(Assignment): Beginning at the top of the data below, write out every line exactly until you reach the line with "MIC3 pin OUT: D6 -> A0", and include that line.
* * *
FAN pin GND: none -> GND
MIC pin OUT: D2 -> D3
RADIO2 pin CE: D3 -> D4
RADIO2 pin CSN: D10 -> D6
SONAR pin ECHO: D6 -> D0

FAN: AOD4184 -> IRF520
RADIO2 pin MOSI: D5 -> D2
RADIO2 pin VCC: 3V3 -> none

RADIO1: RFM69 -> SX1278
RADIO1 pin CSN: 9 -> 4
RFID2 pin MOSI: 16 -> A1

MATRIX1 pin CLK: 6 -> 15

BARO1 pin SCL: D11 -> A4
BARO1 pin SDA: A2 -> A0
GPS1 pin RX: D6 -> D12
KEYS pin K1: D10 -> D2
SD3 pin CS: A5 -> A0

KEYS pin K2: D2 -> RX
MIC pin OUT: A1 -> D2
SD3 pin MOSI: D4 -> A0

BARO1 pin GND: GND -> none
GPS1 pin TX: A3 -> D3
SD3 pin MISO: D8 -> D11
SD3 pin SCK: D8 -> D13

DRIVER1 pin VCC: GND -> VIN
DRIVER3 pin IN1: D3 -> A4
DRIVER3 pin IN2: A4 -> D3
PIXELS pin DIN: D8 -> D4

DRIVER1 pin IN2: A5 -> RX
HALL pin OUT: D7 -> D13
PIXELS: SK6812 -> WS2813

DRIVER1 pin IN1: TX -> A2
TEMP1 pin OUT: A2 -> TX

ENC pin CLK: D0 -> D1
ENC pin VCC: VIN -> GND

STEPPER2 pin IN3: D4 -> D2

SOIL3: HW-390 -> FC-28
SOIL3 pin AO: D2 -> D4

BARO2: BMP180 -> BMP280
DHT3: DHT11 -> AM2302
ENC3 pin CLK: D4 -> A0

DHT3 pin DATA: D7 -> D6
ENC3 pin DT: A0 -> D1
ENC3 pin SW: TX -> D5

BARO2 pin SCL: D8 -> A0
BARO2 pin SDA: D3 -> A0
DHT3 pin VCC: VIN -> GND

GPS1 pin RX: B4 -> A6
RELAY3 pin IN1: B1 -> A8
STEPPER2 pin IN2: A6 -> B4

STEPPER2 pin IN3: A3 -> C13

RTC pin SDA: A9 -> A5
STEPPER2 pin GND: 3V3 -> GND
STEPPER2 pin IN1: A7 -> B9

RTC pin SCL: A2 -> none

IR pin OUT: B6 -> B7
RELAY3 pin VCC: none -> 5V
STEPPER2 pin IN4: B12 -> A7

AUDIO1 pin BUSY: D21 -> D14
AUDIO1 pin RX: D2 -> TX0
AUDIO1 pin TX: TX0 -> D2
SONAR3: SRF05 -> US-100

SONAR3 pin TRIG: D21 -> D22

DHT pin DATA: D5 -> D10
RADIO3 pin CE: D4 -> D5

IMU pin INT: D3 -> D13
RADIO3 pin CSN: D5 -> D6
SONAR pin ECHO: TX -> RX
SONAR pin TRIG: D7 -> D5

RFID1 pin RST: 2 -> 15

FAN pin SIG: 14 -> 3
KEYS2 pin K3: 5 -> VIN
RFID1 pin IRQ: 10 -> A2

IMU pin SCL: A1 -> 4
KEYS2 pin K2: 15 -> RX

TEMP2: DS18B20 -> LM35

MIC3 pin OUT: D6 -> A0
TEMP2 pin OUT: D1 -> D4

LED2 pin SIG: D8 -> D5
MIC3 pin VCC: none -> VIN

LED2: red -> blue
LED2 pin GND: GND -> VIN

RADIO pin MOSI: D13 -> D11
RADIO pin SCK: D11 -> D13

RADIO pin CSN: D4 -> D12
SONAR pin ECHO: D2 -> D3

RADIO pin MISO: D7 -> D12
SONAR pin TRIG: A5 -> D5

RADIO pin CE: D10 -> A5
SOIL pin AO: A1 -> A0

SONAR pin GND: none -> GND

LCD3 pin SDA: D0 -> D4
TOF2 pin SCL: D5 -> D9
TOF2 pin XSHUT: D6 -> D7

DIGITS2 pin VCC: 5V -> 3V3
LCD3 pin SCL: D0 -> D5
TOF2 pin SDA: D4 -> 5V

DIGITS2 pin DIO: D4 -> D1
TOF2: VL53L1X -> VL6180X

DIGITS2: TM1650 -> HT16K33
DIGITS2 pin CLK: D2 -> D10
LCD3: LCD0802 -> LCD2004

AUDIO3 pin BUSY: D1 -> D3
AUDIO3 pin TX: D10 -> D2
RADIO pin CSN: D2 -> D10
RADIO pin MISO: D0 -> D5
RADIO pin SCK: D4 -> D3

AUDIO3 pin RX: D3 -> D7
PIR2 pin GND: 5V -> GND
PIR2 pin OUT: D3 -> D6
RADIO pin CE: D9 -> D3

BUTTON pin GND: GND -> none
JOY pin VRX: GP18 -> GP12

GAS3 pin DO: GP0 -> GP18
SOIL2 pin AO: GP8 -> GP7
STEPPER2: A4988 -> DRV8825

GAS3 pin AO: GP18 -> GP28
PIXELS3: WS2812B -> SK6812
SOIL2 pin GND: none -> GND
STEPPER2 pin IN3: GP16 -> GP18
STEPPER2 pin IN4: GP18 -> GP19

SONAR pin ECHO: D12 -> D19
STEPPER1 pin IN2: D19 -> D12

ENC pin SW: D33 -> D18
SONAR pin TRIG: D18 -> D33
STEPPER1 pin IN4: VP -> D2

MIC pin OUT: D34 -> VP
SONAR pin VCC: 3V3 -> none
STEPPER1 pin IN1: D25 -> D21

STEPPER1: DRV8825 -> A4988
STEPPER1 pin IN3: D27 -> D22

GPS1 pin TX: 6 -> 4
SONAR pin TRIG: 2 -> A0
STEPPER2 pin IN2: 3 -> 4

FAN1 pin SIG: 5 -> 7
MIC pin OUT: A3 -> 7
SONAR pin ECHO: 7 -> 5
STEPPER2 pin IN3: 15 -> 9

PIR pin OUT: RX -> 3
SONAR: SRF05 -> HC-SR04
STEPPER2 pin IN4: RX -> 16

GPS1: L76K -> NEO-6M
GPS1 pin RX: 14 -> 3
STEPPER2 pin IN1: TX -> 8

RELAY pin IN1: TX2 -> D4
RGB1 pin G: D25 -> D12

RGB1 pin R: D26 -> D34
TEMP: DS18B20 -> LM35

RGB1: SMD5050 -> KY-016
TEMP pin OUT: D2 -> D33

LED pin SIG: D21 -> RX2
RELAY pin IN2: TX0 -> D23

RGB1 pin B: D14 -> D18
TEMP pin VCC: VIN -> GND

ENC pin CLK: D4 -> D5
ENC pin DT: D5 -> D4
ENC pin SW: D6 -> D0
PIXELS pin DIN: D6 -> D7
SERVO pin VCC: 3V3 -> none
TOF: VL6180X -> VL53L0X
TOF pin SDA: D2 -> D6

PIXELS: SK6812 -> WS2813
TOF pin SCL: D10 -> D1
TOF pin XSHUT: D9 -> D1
* * *
(Answer area):
FAN pin GND: none -> GND
MIC pin OUT: D2 -> D3
RADIO2 pin CE: D3 -> D4
RADIO2 pin CSN: D10 -> D6
SONAR pin ECHO: D6 -> D0

FAN: AOD4184 -> IRF520
RADIO2 pin MOSI: D5 -> D2
RADIO2 pin VCC: 3V3 -> none

RADIO1: RFM69 -> SX1278
RADIO1 pin CSN: 9 -> 4
RFID2 pin MOSI: 16 -> A1

MATRIX1 pin CLK: 6 -> 15

BARO1 pin SCL: D11 -> A4
BARO1 pin SDA: A2 -> A0
GPS1 pin RX: D6 -> D12
KEYS pin K1: D10 -> D2
SD3 pin CS: A5 -> A0

KEYS pin K2: D2 -> RX
MIC pin OUT: A1 -> D2
SD3 pin MOSI: D4 -> A0

BARO1 pin GND: GND -> none
GPS1 pin TX: A3 -> D3
SD3 pin MISO: D8 -> D11
SD3 pin SCK: D8 -> D13

DRIVER1 pin VCC: GND -> VIN
DRIVER3 pin IN1: D3 -> A4
DRIVER3 pin IN2: A4 -> D3
PIXELS pin DIN: D8 -> D4

DRIVER1 pin IN2: A5 -> RX
HALL pin OUT: D7 -> D13
PIXELS: SK6812 -> WS2813

DRIVER1 pin IN1: TX -> A2
TEMP1 pin OUT: A2 -> TX

ENC pin CLK: D0 -> D1
ENC pin VCC: VIN -> GND

STEPPER2 pin IN3: D4 -> D2

SOIL3: HW-390 -> FC-28
SOIL3 pin AO: D2 -> D4

BARO2: BMP180 -> BMP280
DHT3: DHT11 -> AM2302
ENC3 pin CLK: D4 -> A0

DHT3 pin DATA: D7 -> D6
ENC3 pin DT: A0 -> D1
ENC3 pin SW: TX -> D5

BARO2 pin SCL: D8 -> A0
BARO2 pin SDA: D3 -> A0
DHT3 pin VCC: VIN -> GND

GPS1 pin RX: B4 -> A6
RELAY3 pin IN1: B1 -> A8
STEPPER2 pin IN2: A6 -> B4

STEPPER2 pin IN3: A3 -> C13

RTC pin SDA: A9 -> A5
STEPPER2 pin GND: 3V3 -> GND
STEPPER2 pin IN1: A7 -> B9

RTC pin SCL: A2 -> none

IR pin OUT: B6 -> B7
RELAY3 pin VCC: none -> 5V
STEPPER2 pin IN4: B12 -> A7

AUDIO1 pin BUSY: D21 -> D14
AUDIO1 pin RX: D2 -> TX0
AUDIO1 pin TX: TX0 -> D2
SONAR3: SRF05 -> US-100

SONAR3 pin TRIG: D21 -> D22

DHT pin DATA: D5 -> D10
RADIO3 pin CE: D4 -> D5

IMU pin INT: D3 -> D13
RADIO3 pin CSN: D5 -> D6
SONAR pin ECHO: TX -> RX
SONAR pin TRIG: D7 -> D5

RFID1 pin RST: 2 -> 15

FAN pin SIG: 14 -> 3
KEYS2 pin K3: 5 -> VIN
RFID1 pin IRQ: 10 -> A2

IMU pin SCL: A1 -> 4
KEYS2 pin K2: 15 -> RX

TEMP2: DS18B20 -> LM35

MIC3 pin OUT: D6 -> A0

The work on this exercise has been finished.